Work task
Print exactly, and only, the lines running from the line containing "second_place: [227, 280]" through the end of the records below.

Input for this task

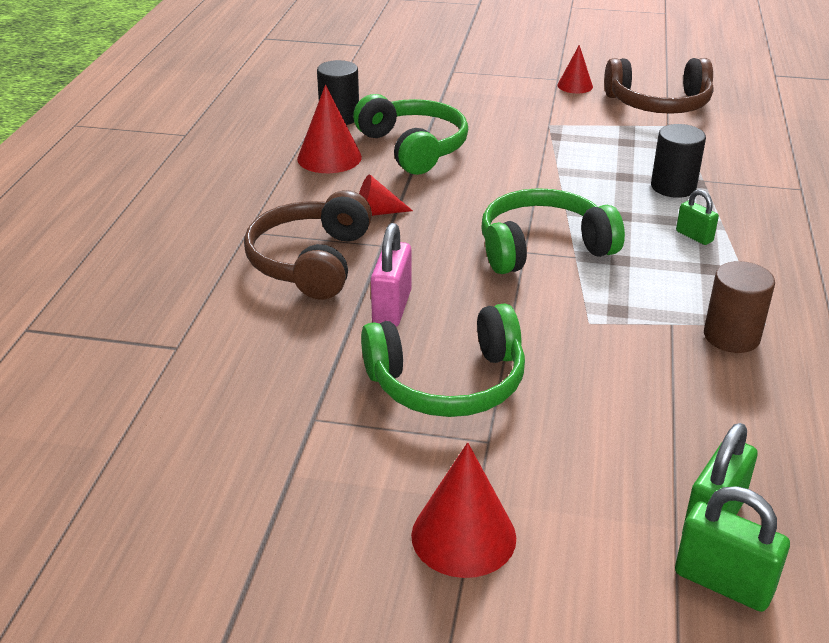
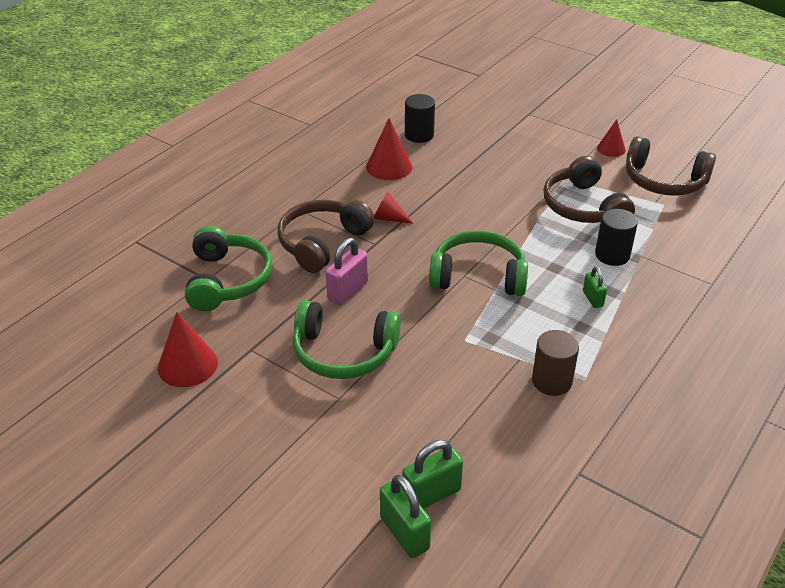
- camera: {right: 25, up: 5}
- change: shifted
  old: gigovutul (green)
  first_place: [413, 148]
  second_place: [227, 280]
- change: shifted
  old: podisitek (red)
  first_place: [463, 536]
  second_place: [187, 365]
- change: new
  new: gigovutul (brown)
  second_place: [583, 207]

Response for this exercise
  second_place: [227, 280]
- change: shifted
  old: podisitek (red)
  first_place: [463, 536]
  second_place: [187, 365]
- change: new
  new: gigovutul (brown)
  second_place: [583, 207]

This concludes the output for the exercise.